## PROBLEM DESCRIPTION
Check every line of the entries below for "left", and copy the lines that have it.

(Object state change records)
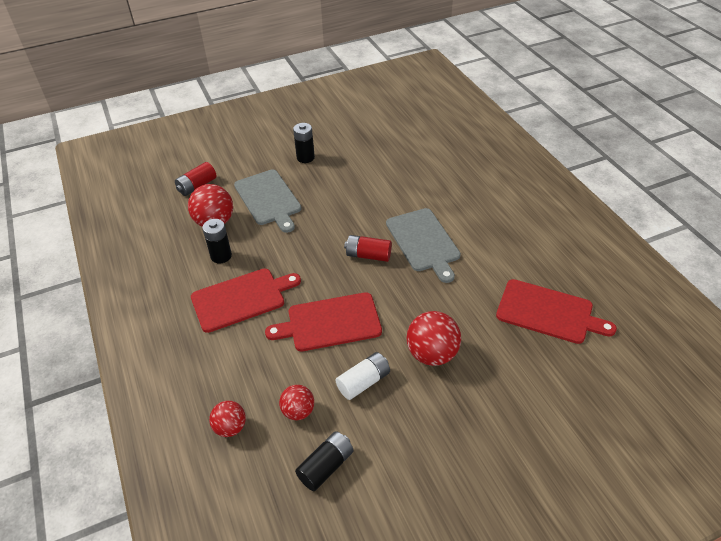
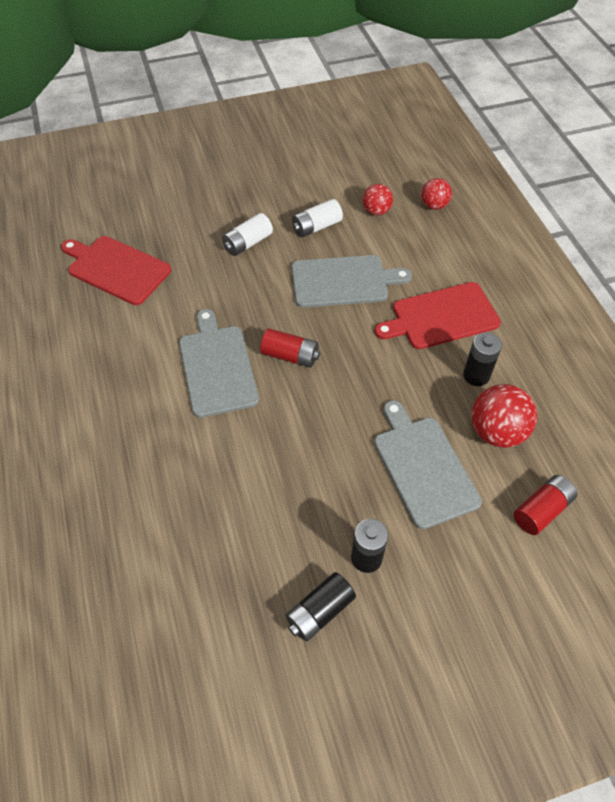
camera: 175 degrees left, 10 degrees up
(326, 466) = (354, 175): black battery -> black battery (319, 611)
(330, 323) = (343, 281): red cutting board -> grey cutting board
(432, 354) = (247, 243): red ball -> white battery

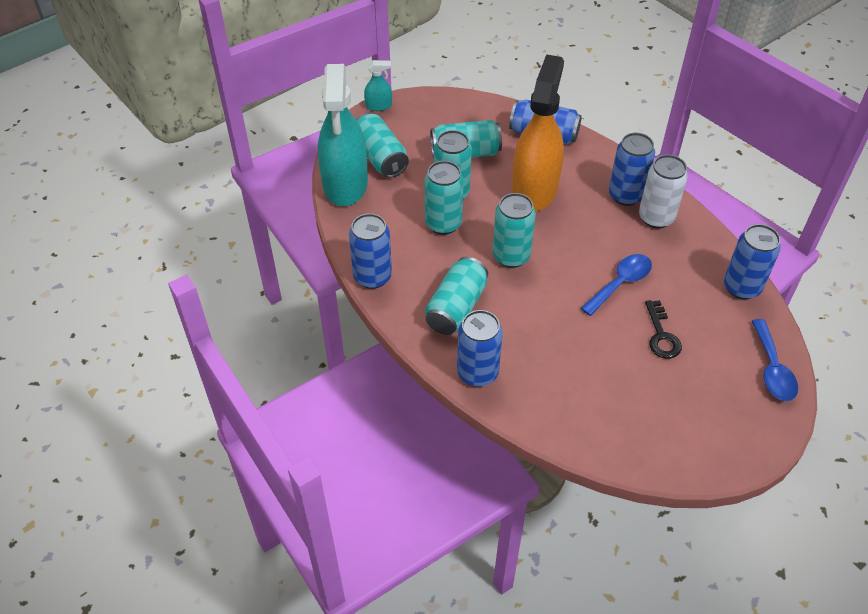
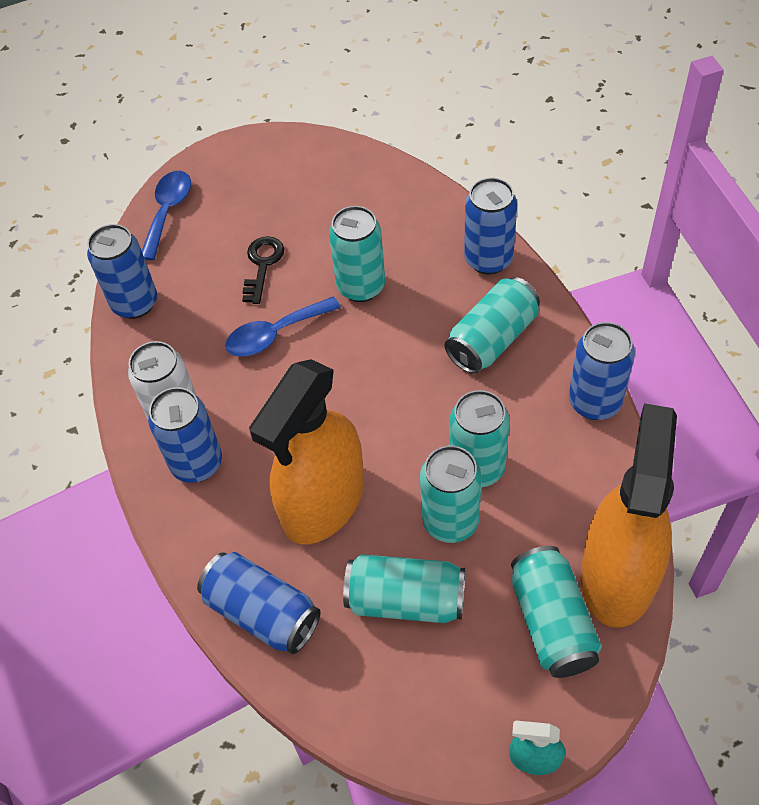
camera: 160 degrees left, 5 degrees up
(345, 184) = (617, 575): turquoise spray bottle -> orange spray bottle
(511, 256) = (398, 397): turquoise can -> turquoise can (361, 286)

## TASK RESPONSE
camera: 175 degrees left, 10 degrees up
camera: 160 degrees left, 5 degrees up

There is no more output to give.